_AVAILABLE DATA_

=== Section Start ===

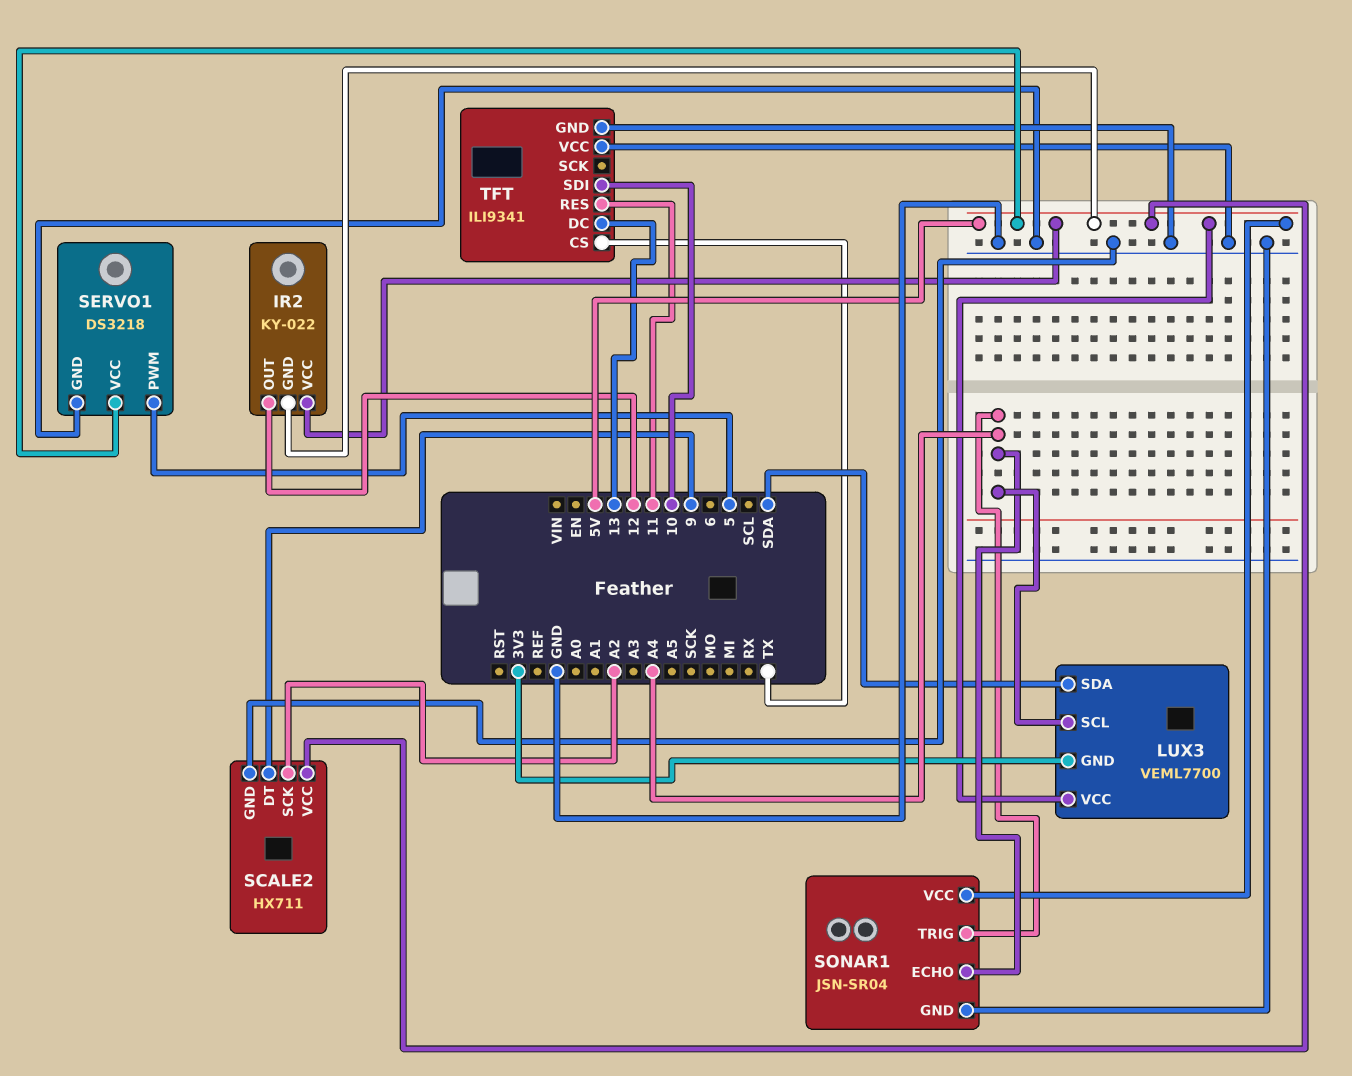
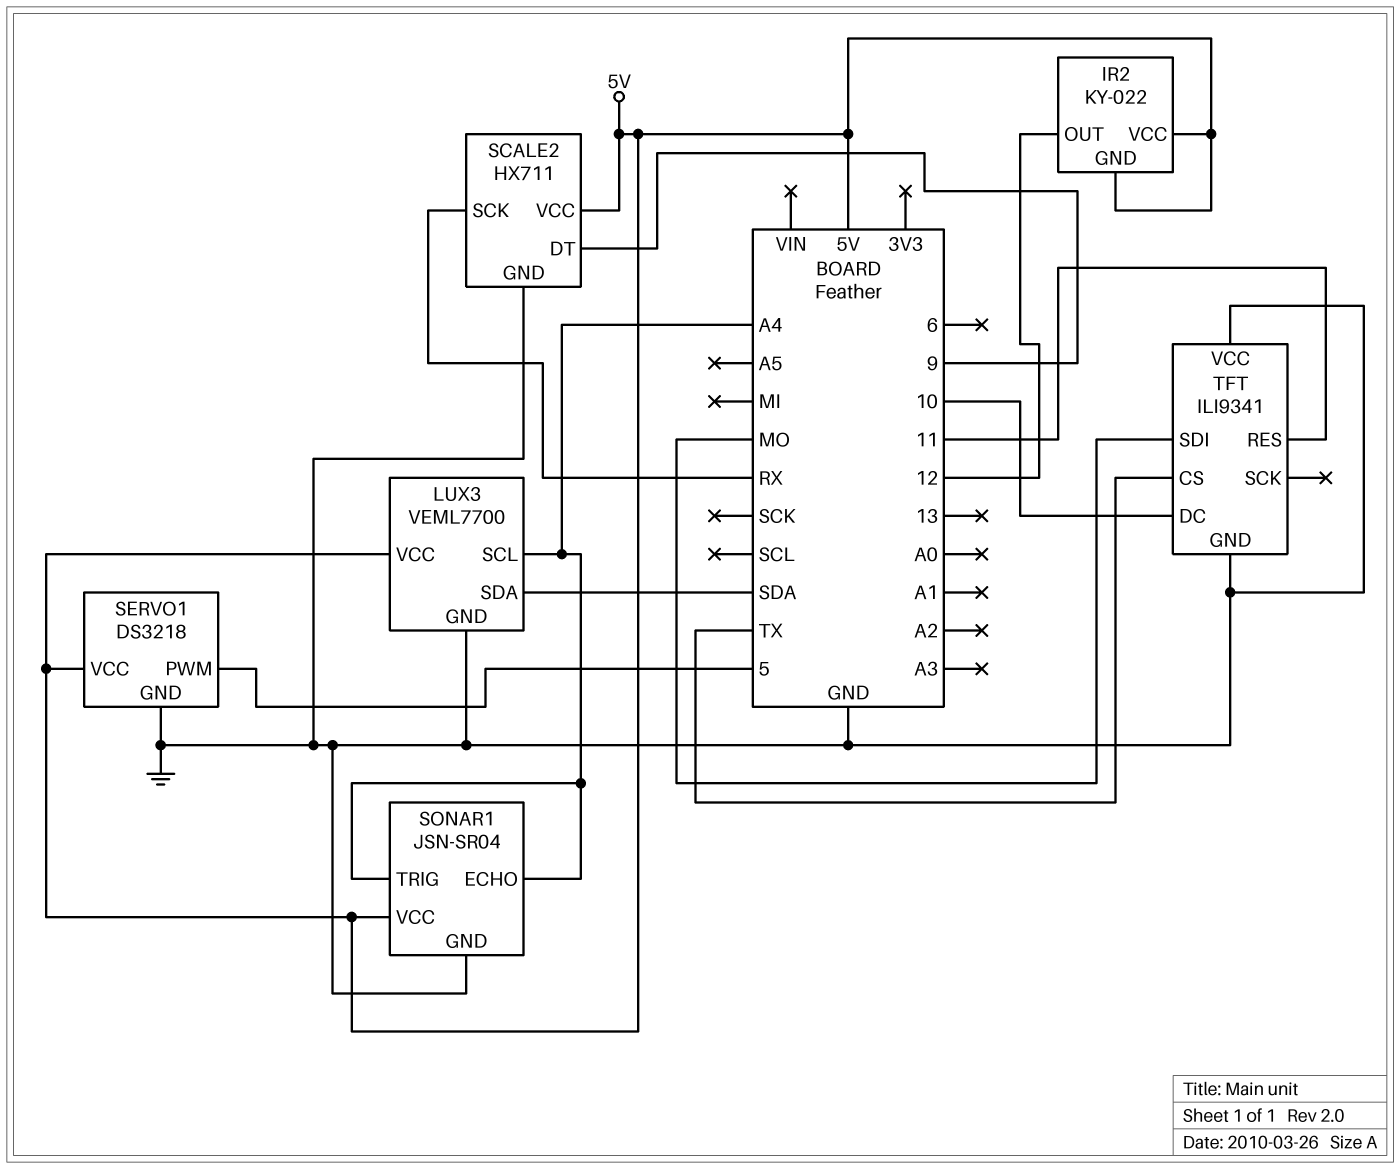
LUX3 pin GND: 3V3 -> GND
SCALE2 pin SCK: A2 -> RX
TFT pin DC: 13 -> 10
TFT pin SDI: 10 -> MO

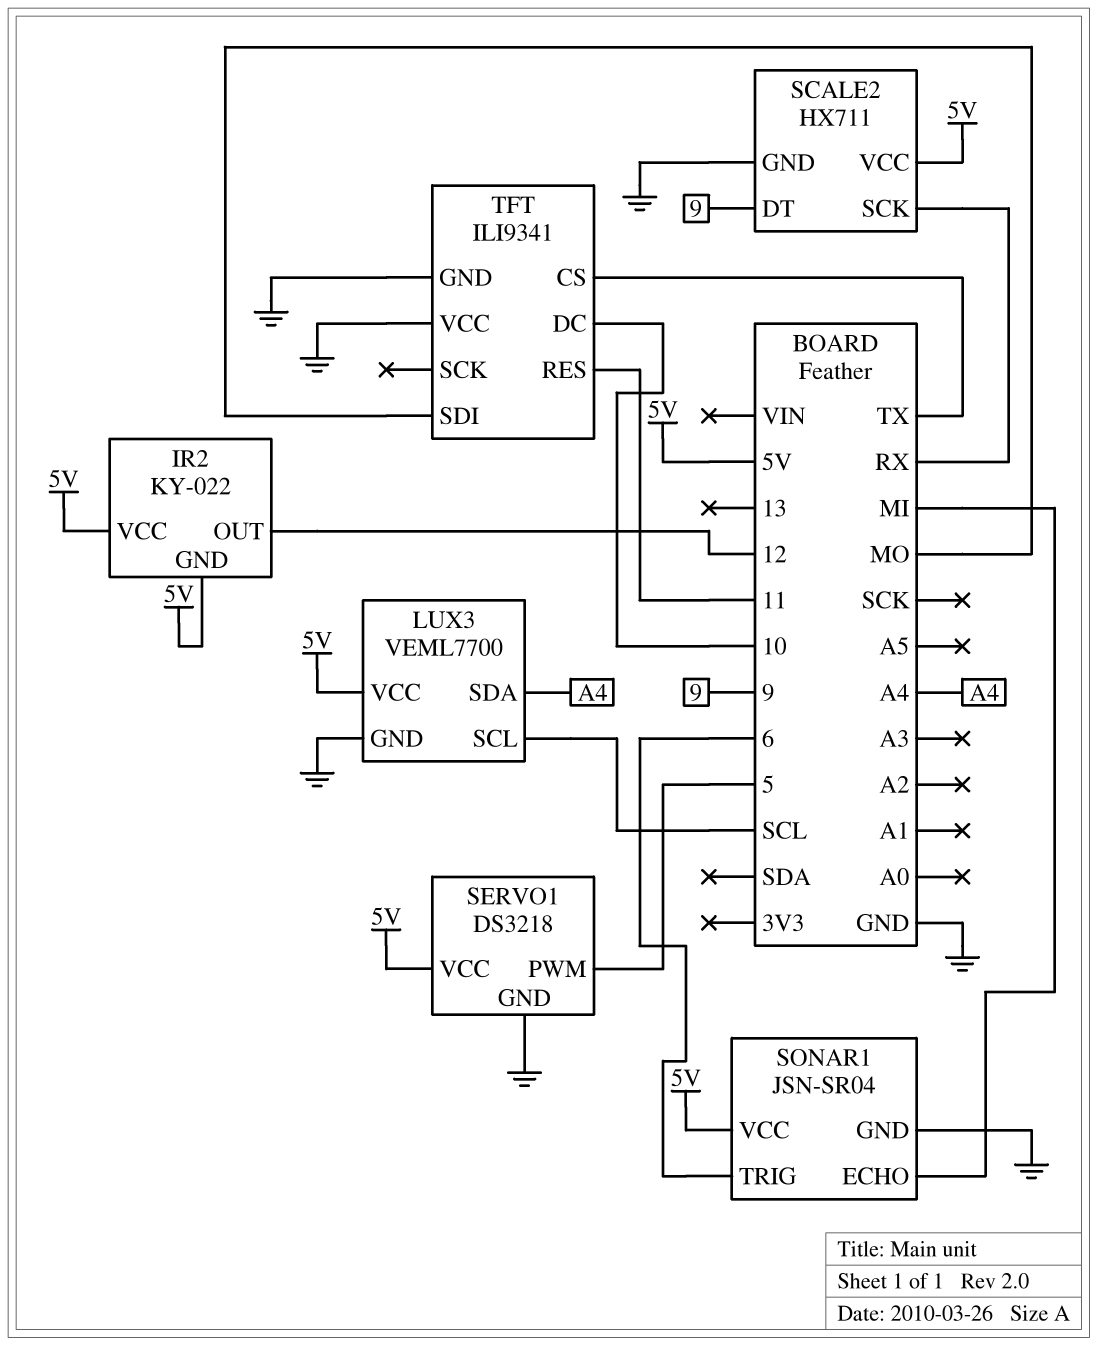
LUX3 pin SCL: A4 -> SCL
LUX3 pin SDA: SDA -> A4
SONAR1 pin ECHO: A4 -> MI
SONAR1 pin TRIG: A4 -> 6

=== Section End ===

_DIRECTIONS FOR THIS TASK_
I'd like the material duplicated exactly, without its pictures.

_ANSWER TO THIS TASK_
LUX3 pin GND: 3V3 -> GND
SCALE2 pin SCK: A2 -> RX
TFT pin DC: 13 -> 10
TFT pin SDI: 10 -> MO

LUX3 pin SCL: A4 -> SCL
LUX3 pin SDA: SDA -> A4
SONAR1 pin ECHO: A4 -> MI
SONAR1 pin TRIG: A4 -> 6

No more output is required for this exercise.